** Opening MATERIAL FOR THIS TASK block **
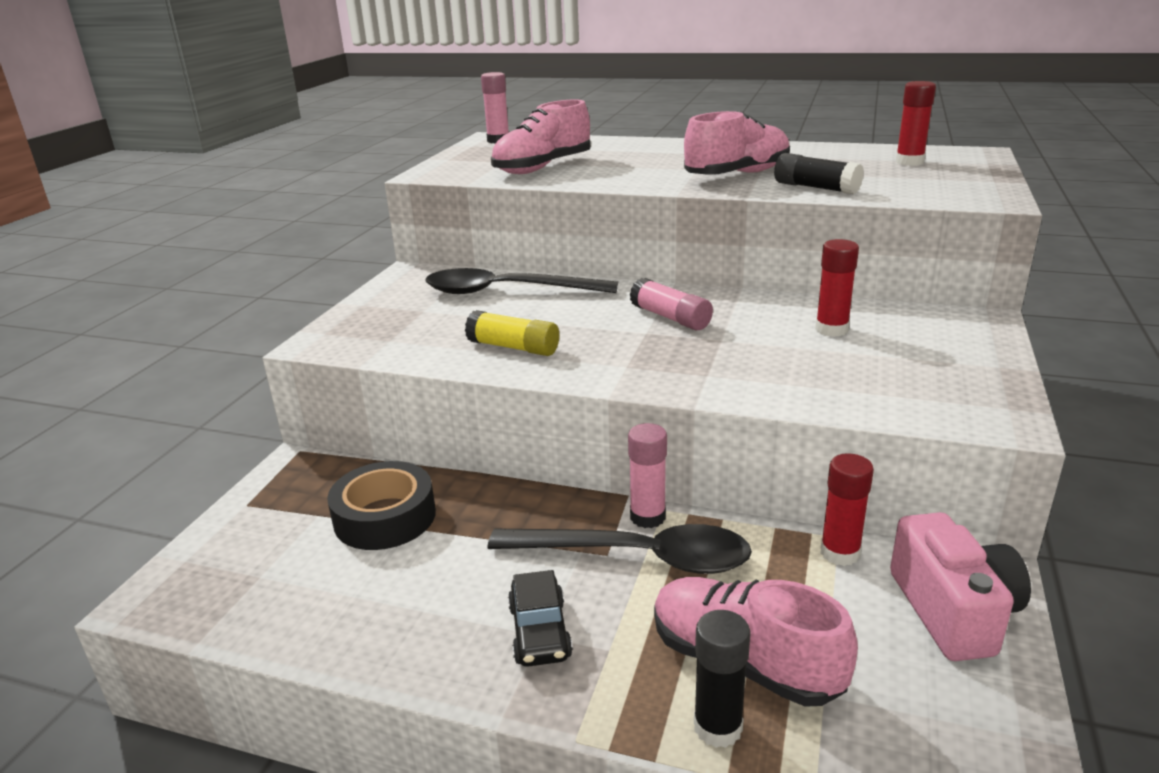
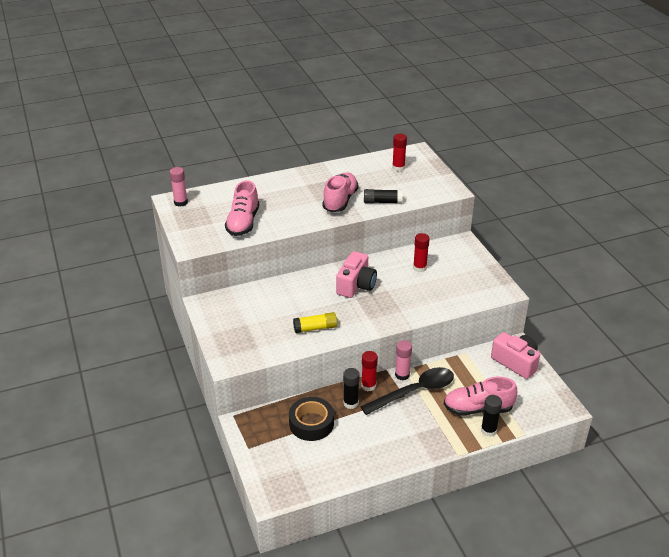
camera: 40 degrees left, 10 degrees up
(492, 518) = (351, 403): none -> black glue stick
(507, 292) = (269, 297): black spoon -> none
(540, 632) = (414, 432): black car -> none
(670, 318) = (356, 285): pink glue stick -> pink camera
(840, 553) = (471, 358): red glue stick -> red glue stick (368, 386)

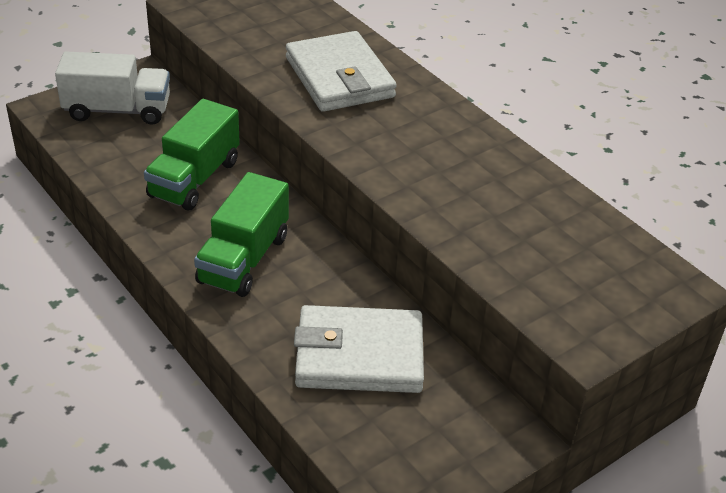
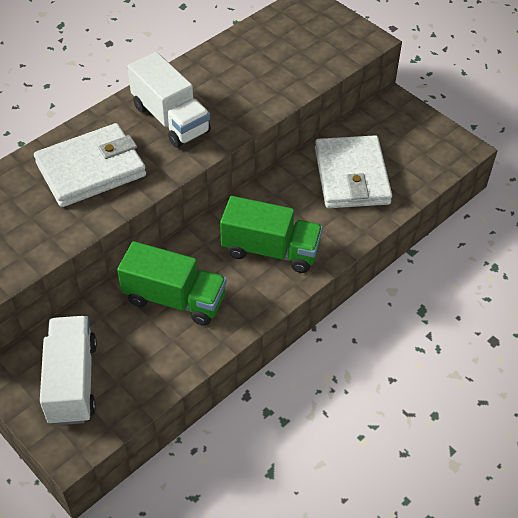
camera: 95 degrees left, 10 degrees up
(415, 136) = (170, 119): none -> white truck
** Closing MATERIAL FOR THIS TASK block **
WORK REQUIRED
Without including a single picture, restate all of the data word for word.

ANSWER FOR THIS EXERCISE
camera: 40 degrees left, 10 degrees up
(492, 518) = (351, 403): none -> black glue stick
(507, 292) = (269, 297): black spoon -> none
(540, 632) = (414, 432): black car -> none
(670, 318) = (356, 285): pink glue stick -> pink camera
(840, 553) = (471, 358): red glue stick -> red glue stick (368, 386)

camera: 95 degrees left, 10 degrees up
(415, 136) = (170, 119): none -> white truck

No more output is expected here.